• [RAW DATA]
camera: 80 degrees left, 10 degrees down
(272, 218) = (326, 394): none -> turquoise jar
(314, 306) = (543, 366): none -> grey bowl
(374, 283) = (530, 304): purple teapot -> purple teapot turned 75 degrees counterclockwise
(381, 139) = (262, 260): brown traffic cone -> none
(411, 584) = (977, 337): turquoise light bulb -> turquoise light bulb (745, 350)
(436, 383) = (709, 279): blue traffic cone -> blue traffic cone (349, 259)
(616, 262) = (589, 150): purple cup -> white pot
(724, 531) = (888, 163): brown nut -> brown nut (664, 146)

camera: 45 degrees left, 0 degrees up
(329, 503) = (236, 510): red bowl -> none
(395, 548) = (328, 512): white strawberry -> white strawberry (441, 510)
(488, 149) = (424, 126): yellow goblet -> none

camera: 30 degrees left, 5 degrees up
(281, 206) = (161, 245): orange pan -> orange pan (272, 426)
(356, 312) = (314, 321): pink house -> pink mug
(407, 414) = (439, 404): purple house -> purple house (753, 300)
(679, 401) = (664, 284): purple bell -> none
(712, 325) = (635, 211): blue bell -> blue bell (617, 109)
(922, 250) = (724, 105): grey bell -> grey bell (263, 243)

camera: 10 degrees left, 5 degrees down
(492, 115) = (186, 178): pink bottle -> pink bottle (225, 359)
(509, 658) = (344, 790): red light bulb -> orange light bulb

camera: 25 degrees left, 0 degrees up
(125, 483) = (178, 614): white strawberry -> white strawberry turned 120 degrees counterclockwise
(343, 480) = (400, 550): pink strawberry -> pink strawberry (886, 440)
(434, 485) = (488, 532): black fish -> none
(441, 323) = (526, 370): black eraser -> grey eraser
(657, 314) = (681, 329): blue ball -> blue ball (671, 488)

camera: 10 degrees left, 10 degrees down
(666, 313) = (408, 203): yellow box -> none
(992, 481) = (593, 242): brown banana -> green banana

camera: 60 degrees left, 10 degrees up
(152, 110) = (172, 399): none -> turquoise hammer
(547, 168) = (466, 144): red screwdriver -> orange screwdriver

• [WORK REQUIRED] Above are some records. Copy each of their lines that holds the string "light".

• [RESPONSE BELOW]
(411, 584) = (977, 337): turquoise light bulb -> turquoise light bulb (745, 350)
(509, 658) = (344, 790): red light bulb -> orange light bulb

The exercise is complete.